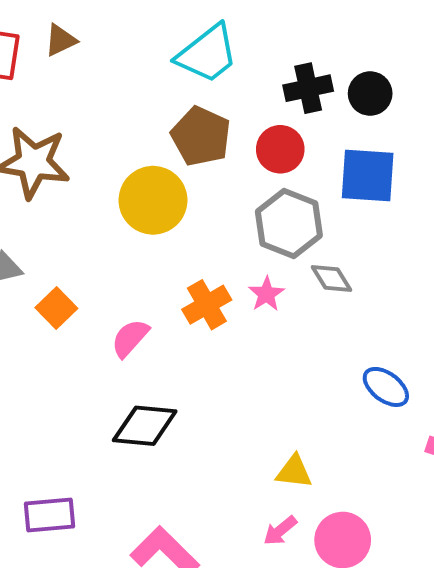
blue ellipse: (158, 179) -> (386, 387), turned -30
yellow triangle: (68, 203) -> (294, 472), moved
+-------+
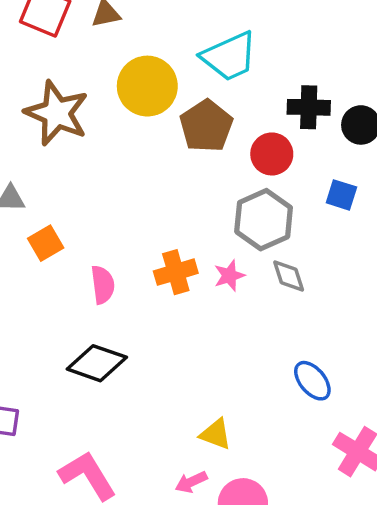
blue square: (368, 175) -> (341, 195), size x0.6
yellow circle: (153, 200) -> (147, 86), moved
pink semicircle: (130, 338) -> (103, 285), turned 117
+-------+
> [Directions for this task] Please transcribe only the lines in the records above running from the line that has "blue ellipse: (158, 179)" through the line that has "yellow triangle: (68, 203)", both included, exactly as they appear.

> [Output of the exercise]
blue ellipse: (158, 179) -> (386, 387), turned -30
yellow triangle: (68, 203) -> (294, 472), moved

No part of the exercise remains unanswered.